→ **Problem description**:
Take every record and write it out again exactly, with no images included.

"""

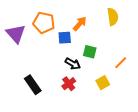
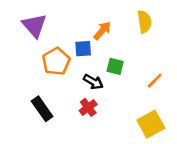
orange pentagon: (44, 23) -> (56, 61), moved, turned 30
purple triangle: (16, 34) -> (34, 26), moved
yellow square: (103, 83) -> (151, 124), moved, size x1.5

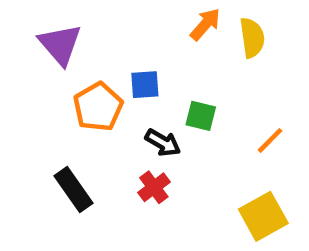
orange arrow: (102, 31) -> (205, 24), moved

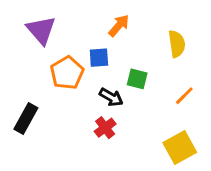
orange arrow: (205, 24) -> (119, 26), moved
yellow semicircle: (252, 38) -> (177, 44), moved
black rectangle: (74, 190) -> (26, 119), moved, turned 64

"""

→ **Solution for this exercise**:
orange pentagon: (44, 23) -> (56, 61), moved, turned 30
purple triangle: (16, 34) -> (34, 26), moved
yellow square: (103, 83) -> (151, 124), moved, size x1.5

orange arrow: (102, 31) -> (205, 24), moved

orange arrow: (205, 24) -> (119, 26), moved
yellow semicircle: (252, 38) -> (177, 44), moved
black rectangle: (74, 190) -> (26, 119), moved, turned 64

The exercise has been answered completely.